— Brief —
Repeat the data verbatim, images excluded.
╭─ Source data
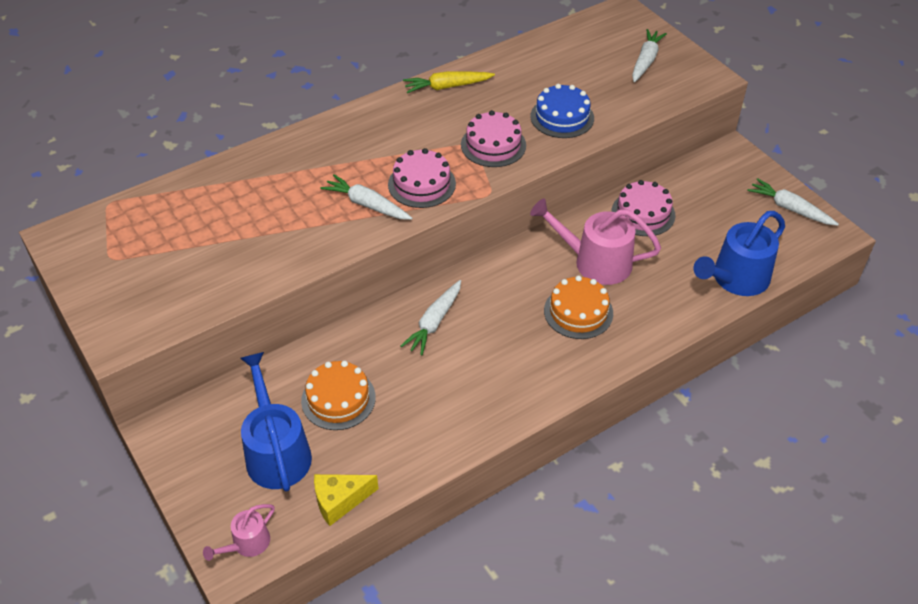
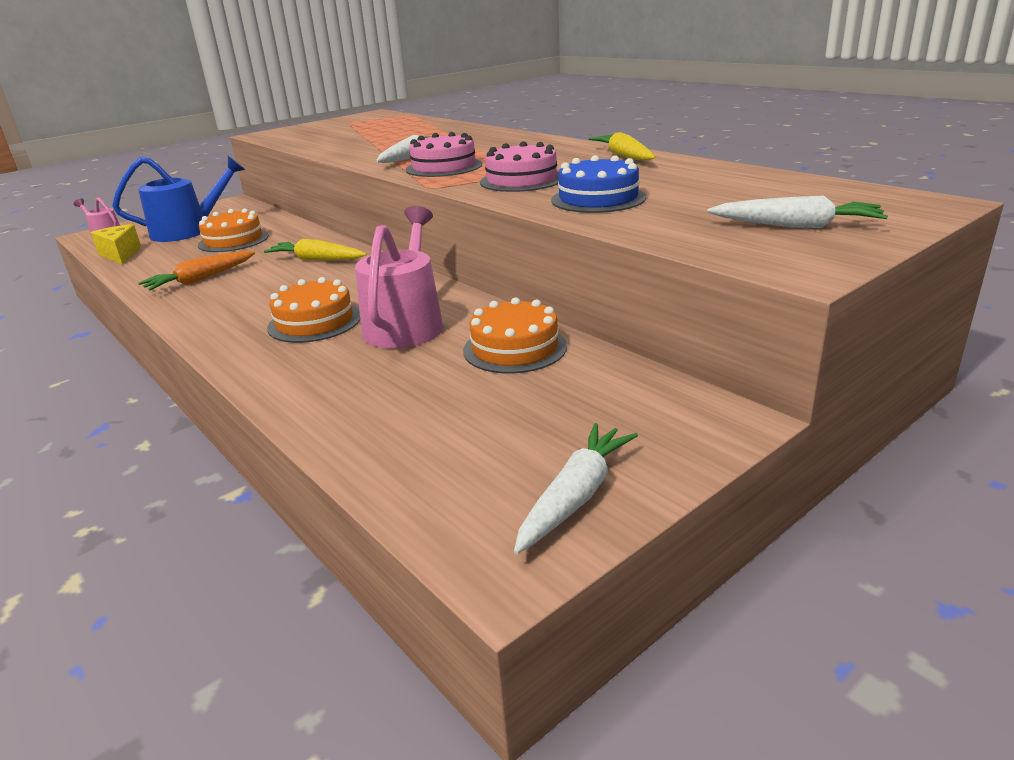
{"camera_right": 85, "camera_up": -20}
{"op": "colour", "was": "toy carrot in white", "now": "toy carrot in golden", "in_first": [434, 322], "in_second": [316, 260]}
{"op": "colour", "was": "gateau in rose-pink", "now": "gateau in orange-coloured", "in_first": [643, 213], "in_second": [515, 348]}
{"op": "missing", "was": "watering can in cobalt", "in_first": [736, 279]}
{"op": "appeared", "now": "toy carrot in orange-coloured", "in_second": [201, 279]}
╰─
— Exercise answer —
{"camera_right": 85, "camera_up": -20}
{"op": "colour", "was": "toy carrot in white", "now": "toy carrot in golden", "in_first": [434, 322], "in_second": [316, 260]}
{"op": "colour", "was": "gateau in rose-pink", "now": "gateau in orange-coloured", "in_first": [643, 213], "in_second": [515, 348]}
{"op": "missing", "was": "watering can in cobalt", "in_first": [736, 279]}
{"op": "appeared", "now": "toy carrot in orange-coloured", "in_second": [201, 279]}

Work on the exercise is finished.